Shape transformation data
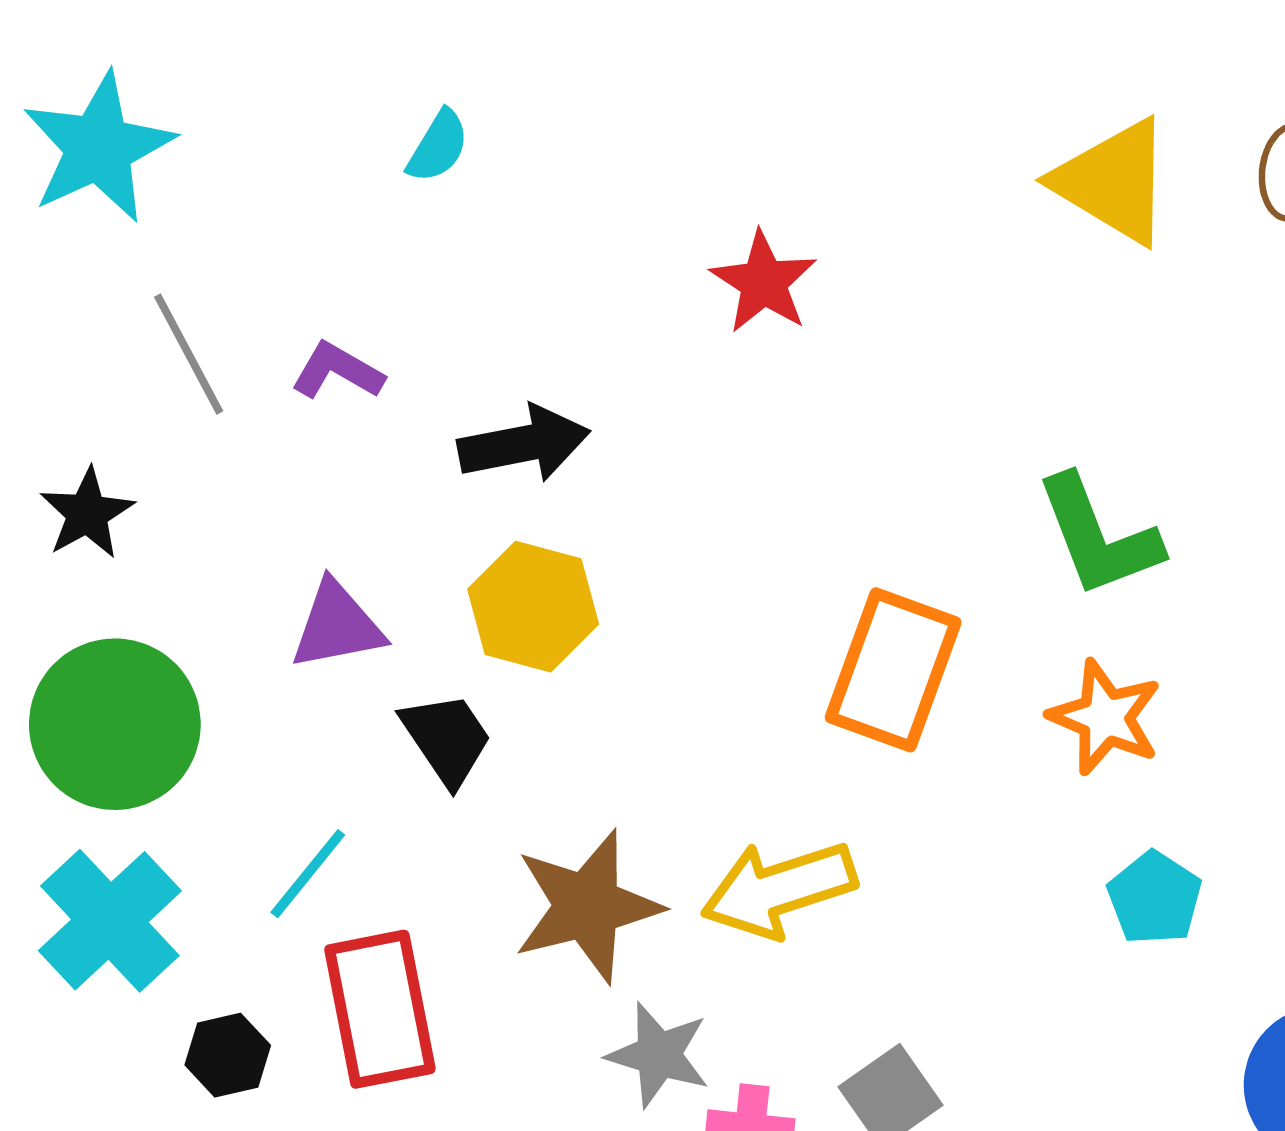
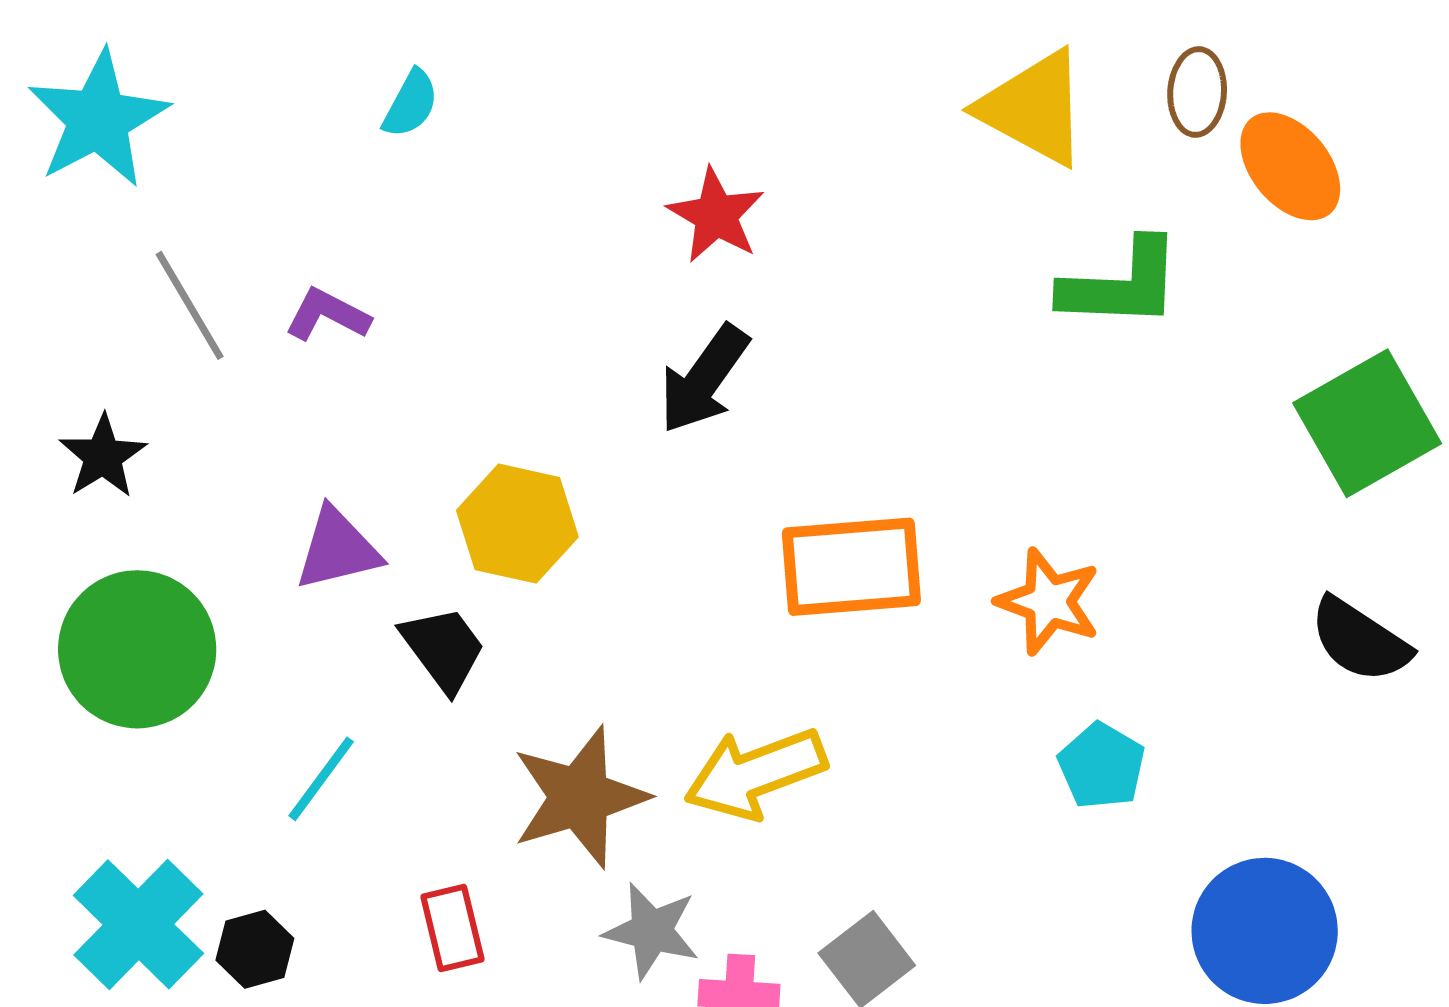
black arrow: (524, 444) -> (704, 379), moved, turned 139
green L-shape: (1098, 536) -> (1121, 284), moved, turned -64
orange rectangle: (893, 670) -> (851, 567), turned 68
cyan cross: (110, 921) -> (138, 924), moved
red rectangle: (380, 1009) -> (452, 928), moved, size x0.6

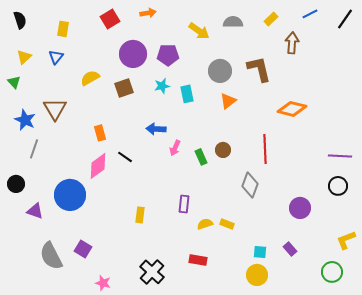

◆ TASK PROMPT:
The answer is the complete set of records, copied exactly, with pictures omitted.

◆ RESPONSE AREA:
black arrow: (524, 444) -> (704, 379), moved, turned 139
green L-shape: (1098, 536) -> (1121, 284), moved, turned -64
orange rectangle: (893, 670) -> (851, 567), turned 68
cyan cross: (110, 921) -> (138, 924), moved
red rectangle: (380, 1009) -> (452, 928), moved, size x0.6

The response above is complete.